ACTIVITY :: Where a line of the entries below includes the string "shoe", count it. Give only the resulting number.

(EXERCISE MATERIAL Opens)

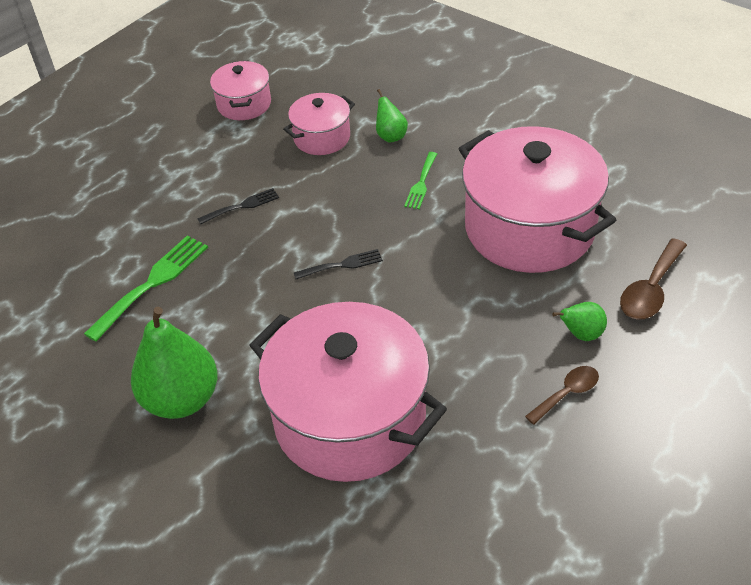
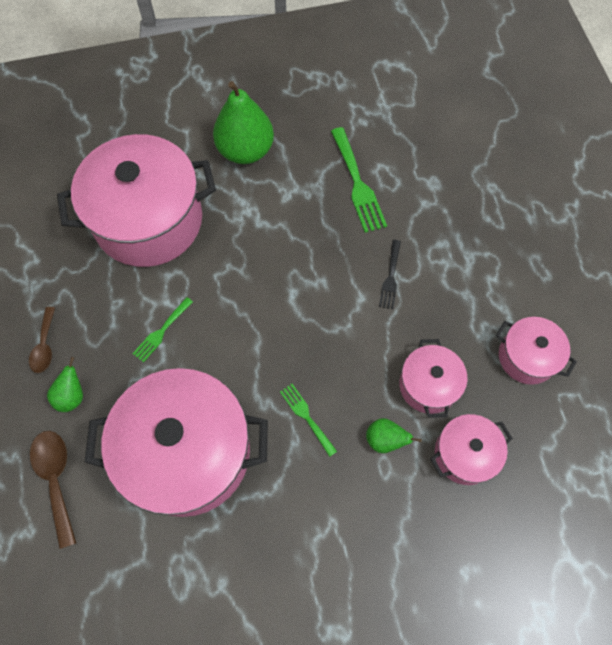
camera: 125 degrees right, 20 degrees up
(342, 265) = (271, 300): black fork -> none
(356, 97) = (464, 454): none -> pink pot
(454, 317) = (161, 331): none -> green fork

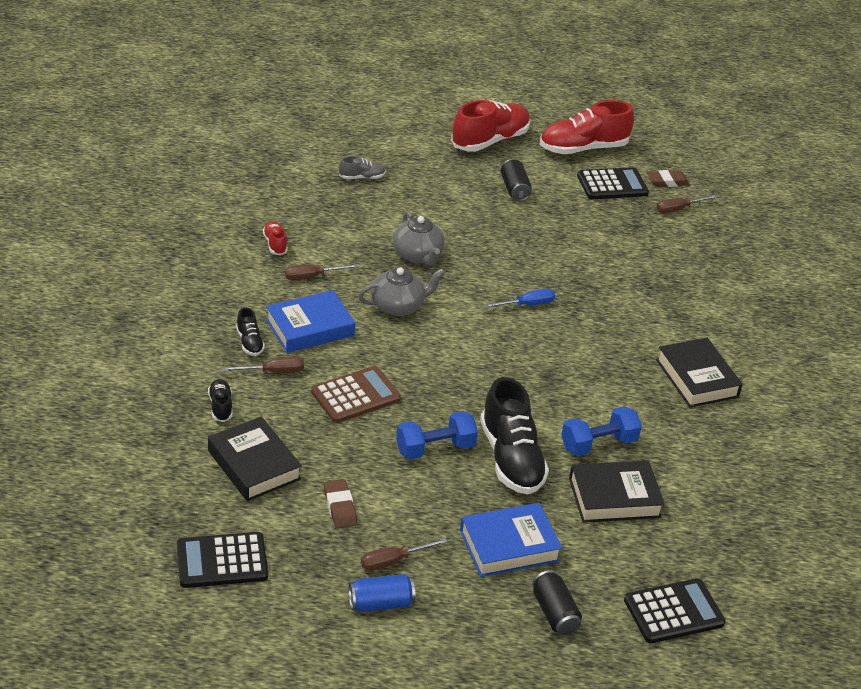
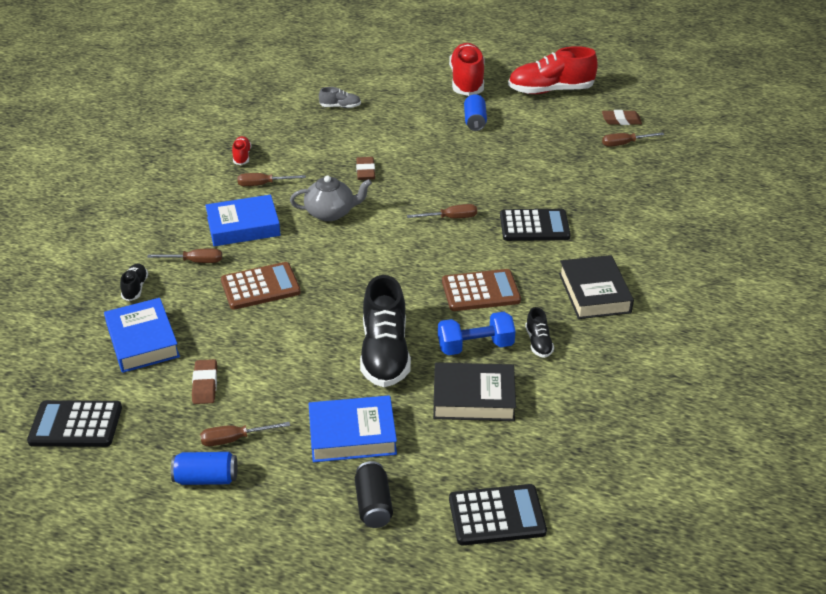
camera: 15 degrees right, 0 degrees up
(249, 342) = (185, 236): black shoe -> black shoe (538, 343)
(254, 465) = (142, 341): black book -> blue book
(418, 255) = (365, 171): grey teapot -> brown eraser
(435, 448) = (315, 338): blue dumbbell -> none
(490, 141) = (467, 82): red shoe -> red shoe turned 60 degrees counterclockwise
(514, 189) = (474, 121): black can -> blue can
(527, 305) = (450, 218): blue screwdriver -> brown screwdriver
(584, 384) = (480, 291): none -> brown calculator
(612, 185) = (567, 121): black calculator -> black calculator (534, 226)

(EXERCISE MATERIAL Closes)

EXERCISE RESPONSE :: 2